**HOW TO COMPLETE THIS TASK:** Copy, word for word, the lines below from the one containing "green boat: 1 -> 0" up to and including the one containing "white ring: 1 -> 3", with pictures left out.

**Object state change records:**
★ ★ ★ ★ ★
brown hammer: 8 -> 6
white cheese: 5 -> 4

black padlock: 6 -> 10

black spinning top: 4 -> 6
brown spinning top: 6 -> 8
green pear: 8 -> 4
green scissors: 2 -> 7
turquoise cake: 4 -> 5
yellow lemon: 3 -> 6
★ ★ ★ ★ ★
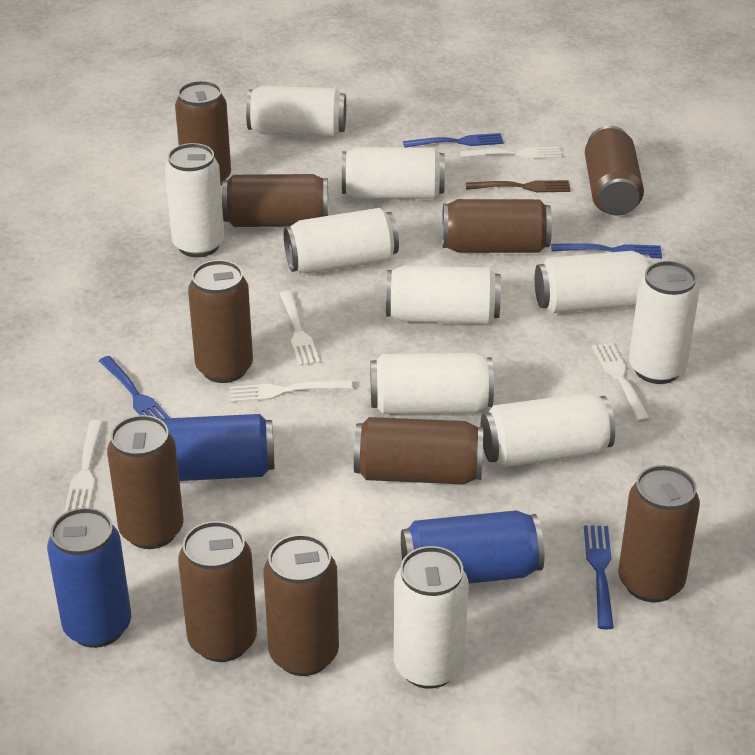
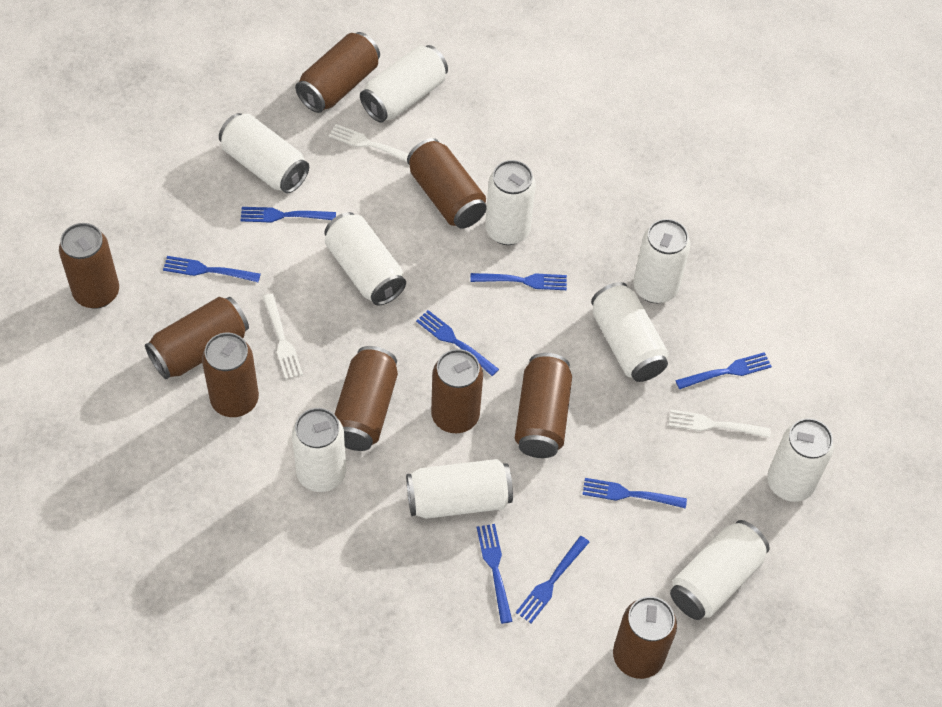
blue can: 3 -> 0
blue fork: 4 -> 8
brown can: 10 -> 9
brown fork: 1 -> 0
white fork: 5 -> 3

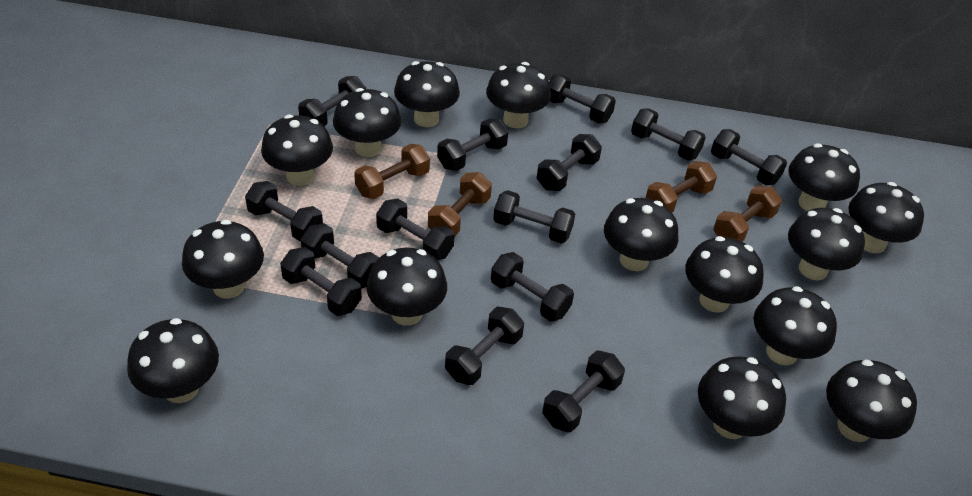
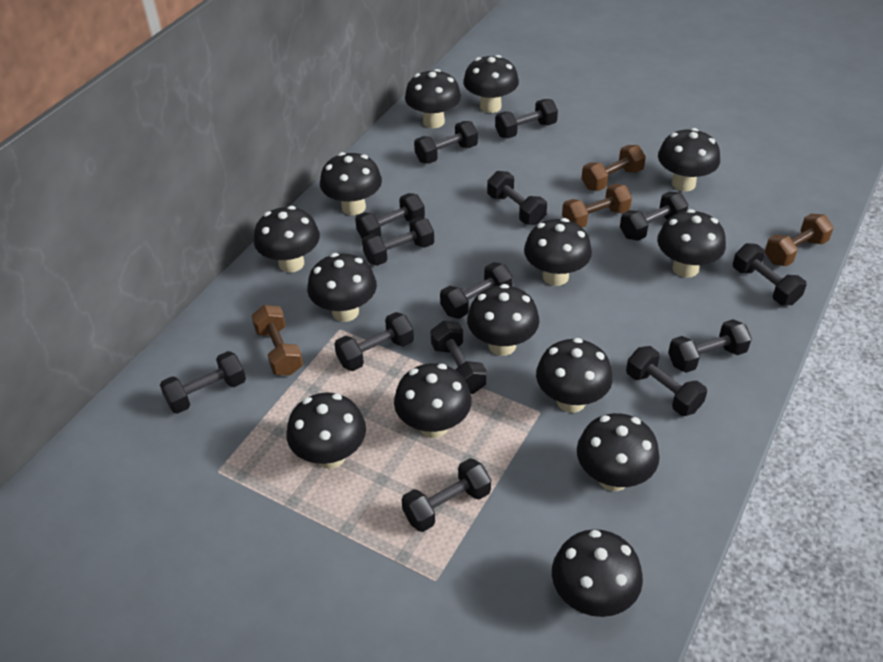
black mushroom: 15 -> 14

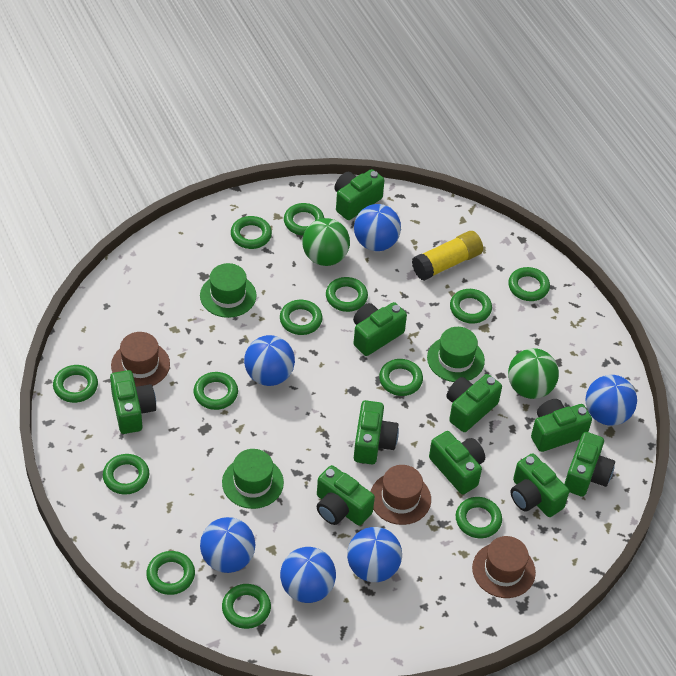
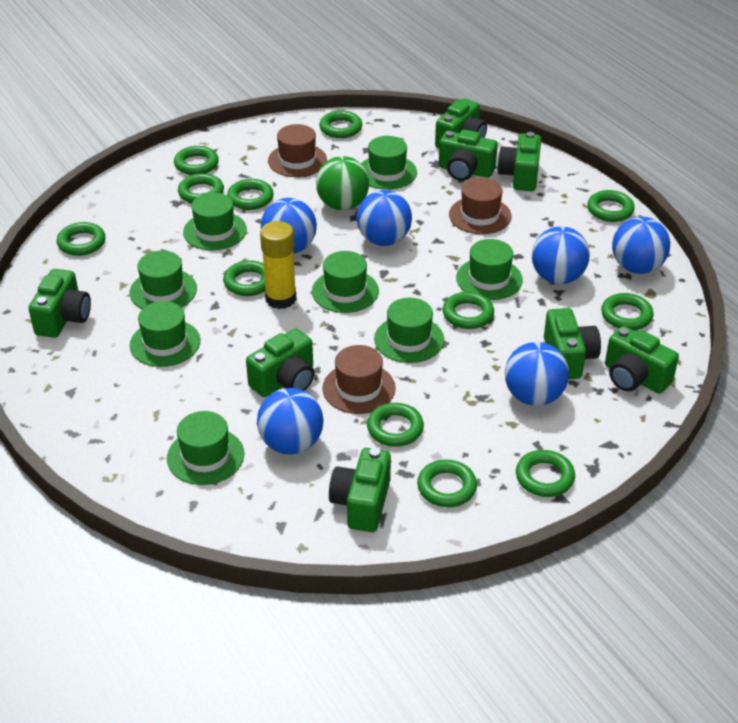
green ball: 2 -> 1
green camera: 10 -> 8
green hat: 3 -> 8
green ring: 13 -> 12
★ ★ ★ ★ ★
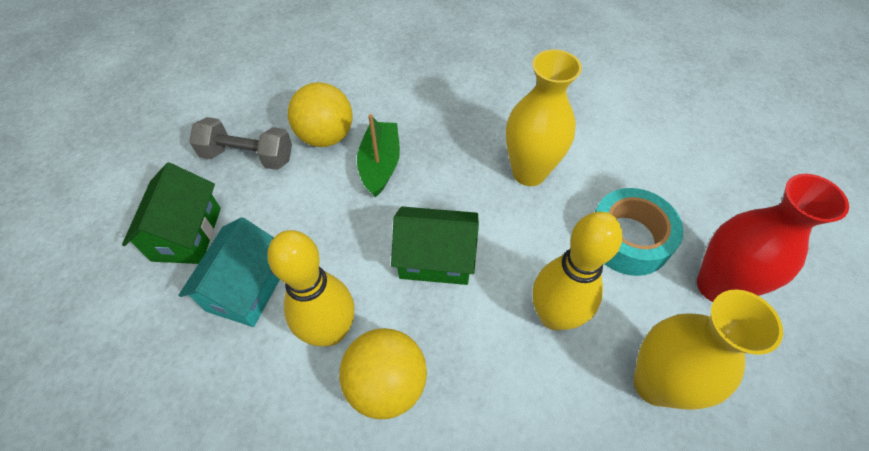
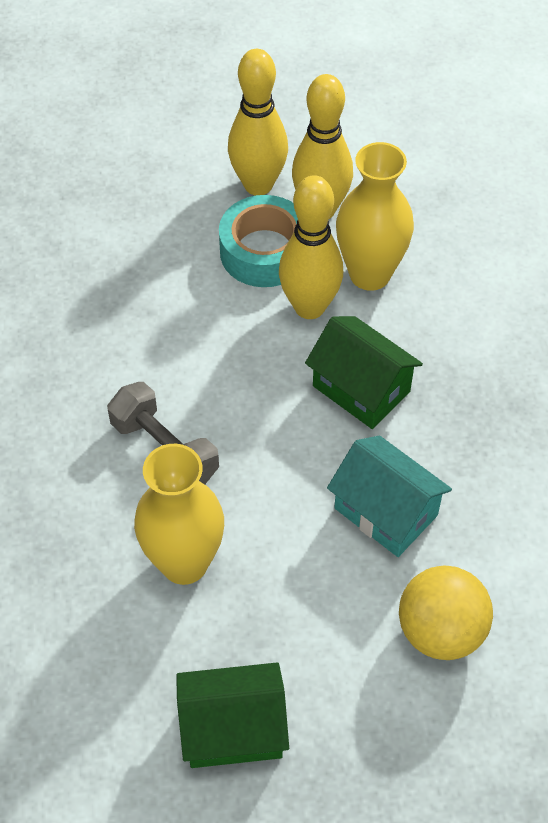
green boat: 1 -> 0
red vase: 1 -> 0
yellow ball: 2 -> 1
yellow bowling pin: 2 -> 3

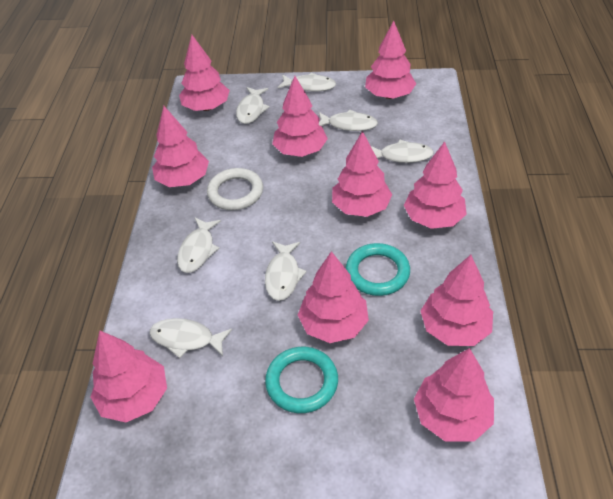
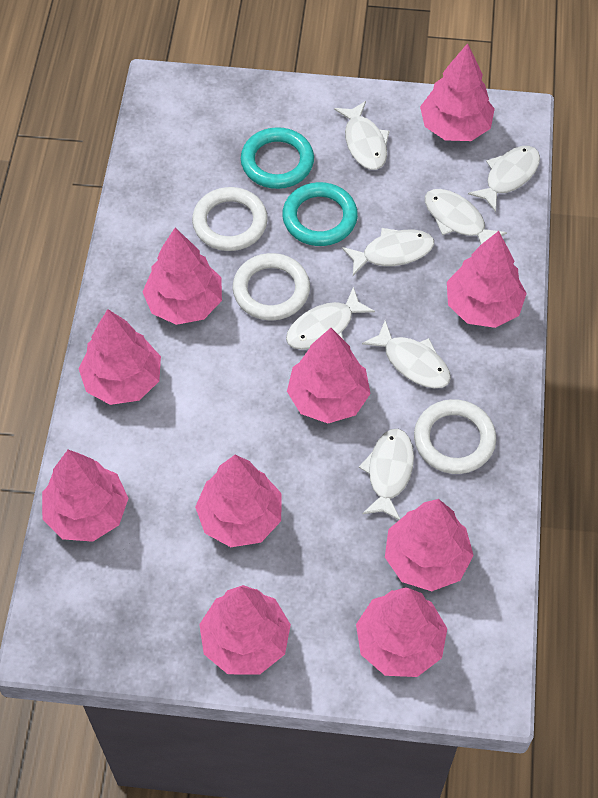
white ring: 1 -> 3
★ ★ ★ ★ ★
**SOLUTION FOR THIS TASK:**
green boat: 1 -> 0
red vase: 1 -> 0
yellow ball: 2 -> 1
yellow bowling pin: 2 -> 3

white ring: 1 -> 3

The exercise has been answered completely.